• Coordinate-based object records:
————
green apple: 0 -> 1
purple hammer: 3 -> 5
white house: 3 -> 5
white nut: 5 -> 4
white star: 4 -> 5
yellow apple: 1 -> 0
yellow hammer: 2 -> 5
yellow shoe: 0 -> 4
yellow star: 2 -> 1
————
• What to produce: Report each line of the records that holds the word "white".

• Reply:
white house: 3 -> 5
white nut: 5 -> 4
white star: 4 -> 5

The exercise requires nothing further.